(Excerpted records):

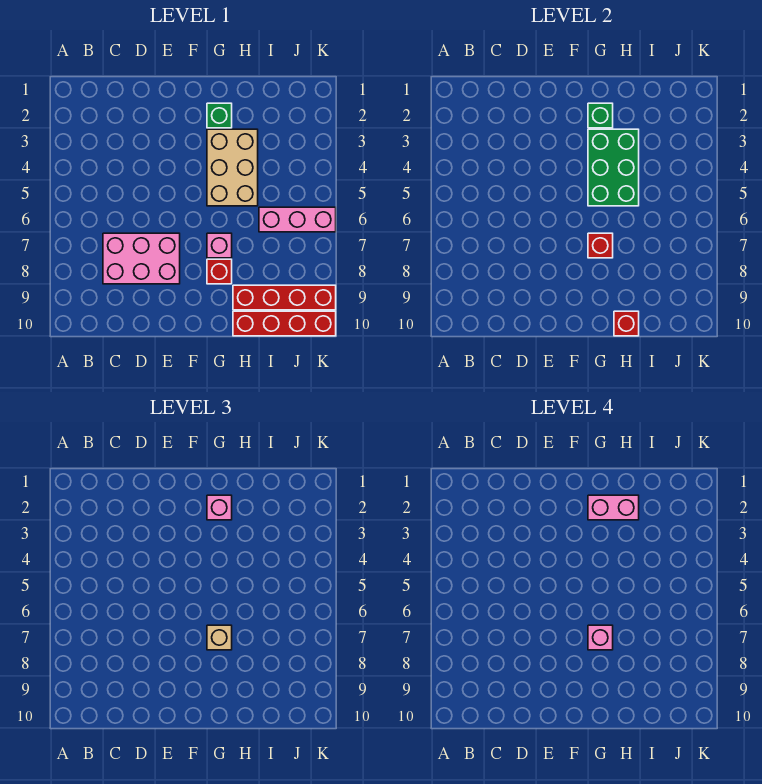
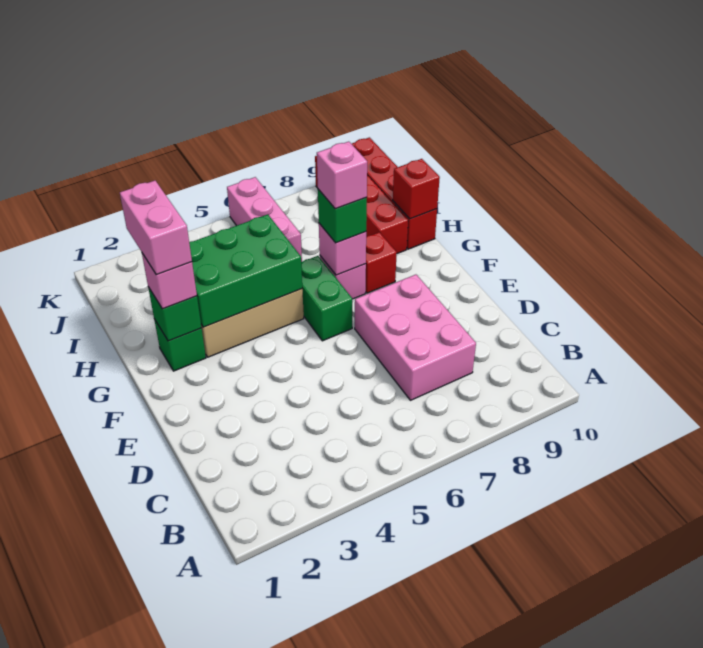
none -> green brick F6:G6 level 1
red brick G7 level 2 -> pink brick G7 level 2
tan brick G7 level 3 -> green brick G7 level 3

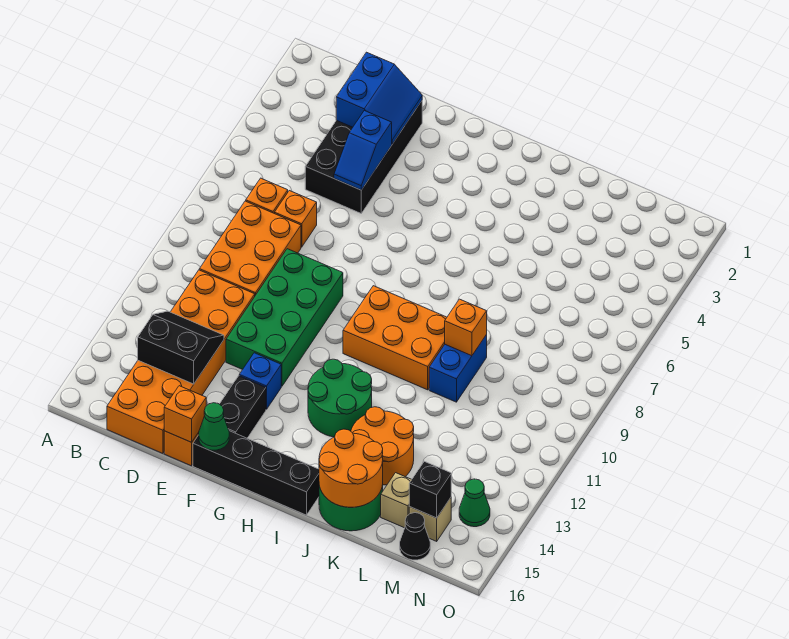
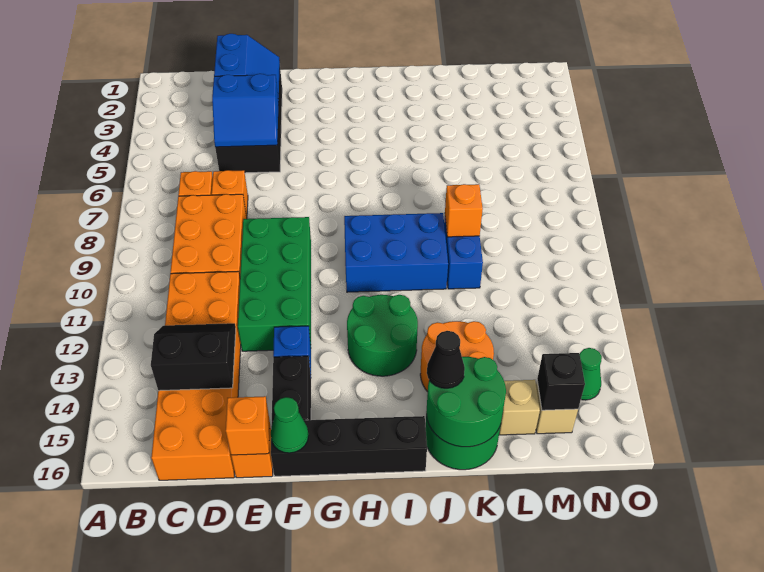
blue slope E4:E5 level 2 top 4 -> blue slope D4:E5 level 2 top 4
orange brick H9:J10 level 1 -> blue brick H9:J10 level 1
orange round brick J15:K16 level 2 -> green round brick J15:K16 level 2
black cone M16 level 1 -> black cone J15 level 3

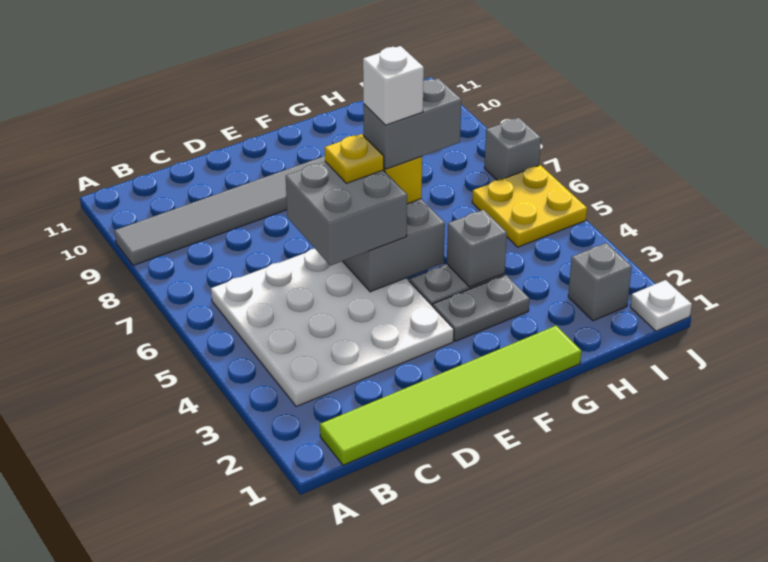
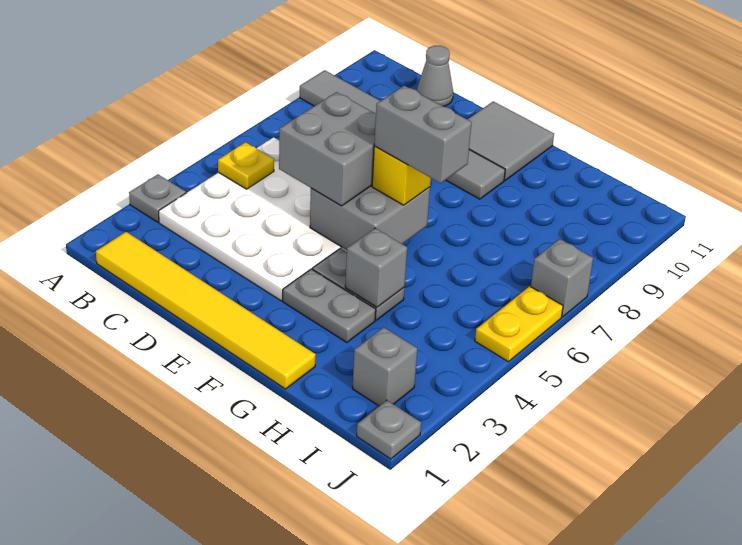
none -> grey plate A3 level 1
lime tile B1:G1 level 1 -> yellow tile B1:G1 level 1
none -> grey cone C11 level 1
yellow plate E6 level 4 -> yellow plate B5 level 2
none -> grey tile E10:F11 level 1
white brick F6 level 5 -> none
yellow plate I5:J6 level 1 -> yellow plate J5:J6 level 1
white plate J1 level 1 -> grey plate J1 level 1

(What you will do): Give back each entry exactly as it appears. Leave pictures out.

(Written reply):
none -> green brick F6:G6 level 1
red brick G7 level 2 -> pink brick G7 level 2
tan brick G7 level 3 -> green brick G7 level 3

blue slope E4:E5 level 2 top 4 -> blue slope D4:E5 level 2 top 4
orange brick H9:J10 level 1 -> blue brick H9:J10 level 1
orange round brick J15:K16 level 2 -> green round brick J15:K16 level 2
black cone M16 level 1 -> black cone J15 level 3

none -> grey plate A3 level 1
lime tile B1:G1 level 1 -> yellow tile B1:G1 level 1
none -> grey cone C11 level 1
yellow plate E6 level 4 -> yellow plate B5 level 2
none -> grey tile E10:F11 level 1
white brick F6 level 5 -> none
yellow plate I5:J6 level 1 -> yellow plate J5:J6 level 1
white plate J1 level 1 -> grey plate J1 level 1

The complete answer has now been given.